Input data ::
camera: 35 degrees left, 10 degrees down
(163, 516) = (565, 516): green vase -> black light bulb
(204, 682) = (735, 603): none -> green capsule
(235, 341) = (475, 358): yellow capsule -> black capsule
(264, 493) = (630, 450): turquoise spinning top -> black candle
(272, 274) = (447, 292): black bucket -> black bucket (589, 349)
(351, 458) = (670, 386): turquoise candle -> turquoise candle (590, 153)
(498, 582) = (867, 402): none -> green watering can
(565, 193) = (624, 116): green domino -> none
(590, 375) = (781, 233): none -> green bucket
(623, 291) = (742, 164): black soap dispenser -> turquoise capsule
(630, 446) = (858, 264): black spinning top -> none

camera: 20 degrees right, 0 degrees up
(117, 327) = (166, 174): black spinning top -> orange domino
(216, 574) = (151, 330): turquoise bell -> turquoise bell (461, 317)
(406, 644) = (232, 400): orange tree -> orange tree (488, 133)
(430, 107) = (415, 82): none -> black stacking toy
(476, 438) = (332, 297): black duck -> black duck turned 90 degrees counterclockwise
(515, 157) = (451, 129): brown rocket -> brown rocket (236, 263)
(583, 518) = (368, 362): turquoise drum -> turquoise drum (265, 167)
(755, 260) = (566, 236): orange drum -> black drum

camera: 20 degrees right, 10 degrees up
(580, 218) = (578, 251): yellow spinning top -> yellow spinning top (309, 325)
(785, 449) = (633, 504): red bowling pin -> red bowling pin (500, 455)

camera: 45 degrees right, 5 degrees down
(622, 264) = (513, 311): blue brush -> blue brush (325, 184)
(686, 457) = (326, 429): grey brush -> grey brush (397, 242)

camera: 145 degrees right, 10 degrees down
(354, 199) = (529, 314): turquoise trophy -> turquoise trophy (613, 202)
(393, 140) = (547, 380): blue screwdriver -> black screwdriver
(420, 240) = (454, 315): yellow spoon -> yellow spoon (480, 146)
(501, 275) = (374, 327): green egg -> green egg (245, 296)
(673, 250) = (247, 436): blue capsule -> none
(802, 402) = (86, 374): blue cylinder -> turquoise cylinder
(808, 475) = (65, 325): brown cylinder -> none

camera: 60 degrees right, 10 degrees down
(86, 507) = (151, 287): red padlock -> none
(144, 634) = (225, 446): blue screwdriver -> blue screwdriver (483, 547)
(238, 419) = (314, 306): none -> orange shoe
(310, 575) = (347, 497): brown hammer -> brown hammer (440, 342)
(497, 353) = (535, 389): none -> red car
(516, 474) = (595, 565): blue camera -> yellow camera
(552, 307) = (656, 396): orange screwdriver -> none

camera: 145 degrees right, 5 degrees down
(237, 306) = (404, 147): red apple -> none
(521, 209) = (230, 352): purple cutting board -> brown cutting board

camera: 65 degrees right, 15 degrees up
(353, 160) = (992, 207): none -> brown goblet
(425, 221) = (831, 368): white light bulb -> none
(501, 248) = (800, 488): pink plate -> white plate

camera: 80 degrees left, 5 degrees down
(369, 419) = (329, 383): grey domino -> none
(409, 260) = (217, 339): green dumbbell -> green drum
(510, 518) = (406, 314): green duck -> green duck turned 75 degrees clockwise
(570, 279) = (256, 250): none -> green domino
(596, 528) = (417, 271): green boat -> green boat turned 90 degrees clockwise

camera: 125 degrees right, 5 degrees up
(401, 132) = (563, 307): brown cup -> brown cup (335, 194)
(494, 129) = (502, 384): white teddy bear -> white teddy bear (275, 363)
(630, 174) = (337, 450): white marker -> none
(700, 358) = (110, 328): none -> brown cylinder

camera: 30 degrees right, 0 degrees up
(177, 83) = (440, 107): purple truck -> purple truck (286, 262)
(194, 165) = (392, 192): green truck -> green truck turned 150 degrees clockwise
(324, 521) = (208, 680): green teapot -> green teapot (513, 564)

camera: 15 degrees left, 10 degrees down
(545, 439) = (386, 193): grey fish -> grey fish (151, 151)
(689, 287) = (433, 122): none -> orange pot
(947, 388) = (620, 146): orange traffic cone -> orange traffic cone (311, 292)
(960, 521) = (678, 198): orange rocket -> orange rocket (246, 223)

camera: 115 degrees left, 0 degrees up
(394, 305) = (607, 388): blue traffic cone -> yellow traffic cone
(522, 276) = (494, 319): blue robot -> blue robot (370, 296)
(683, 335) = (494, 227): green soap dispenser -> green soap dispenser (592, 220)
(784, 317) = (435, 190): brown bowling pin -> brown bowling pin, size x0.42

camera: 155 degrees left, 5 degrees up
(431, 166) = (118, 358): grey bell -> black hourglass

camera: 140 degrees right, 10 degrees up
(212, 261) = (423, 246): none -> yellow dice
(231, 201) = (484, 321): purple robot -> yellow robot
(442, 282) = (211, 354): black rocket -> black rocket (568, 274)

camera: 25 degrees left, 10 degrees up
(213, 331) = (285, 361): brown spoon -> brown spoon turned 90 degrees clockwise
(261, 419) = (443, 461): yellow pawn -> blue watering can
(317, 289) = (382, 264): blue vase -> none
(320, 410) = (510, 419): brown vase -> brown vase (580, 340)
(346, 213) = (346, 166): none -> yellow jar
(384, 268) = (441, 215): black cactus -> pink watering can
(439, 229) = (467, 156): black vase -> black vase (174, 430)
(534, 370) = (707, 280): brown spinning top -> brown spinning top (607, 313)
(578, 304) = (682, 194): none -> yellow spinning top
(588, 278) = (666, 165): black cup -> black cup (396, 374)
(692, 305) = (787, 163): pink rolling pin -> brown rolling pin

What needs to be done ::
What is the number of lines above that contain the word "turned"? Answer with that number only.

Finished exercise ::
5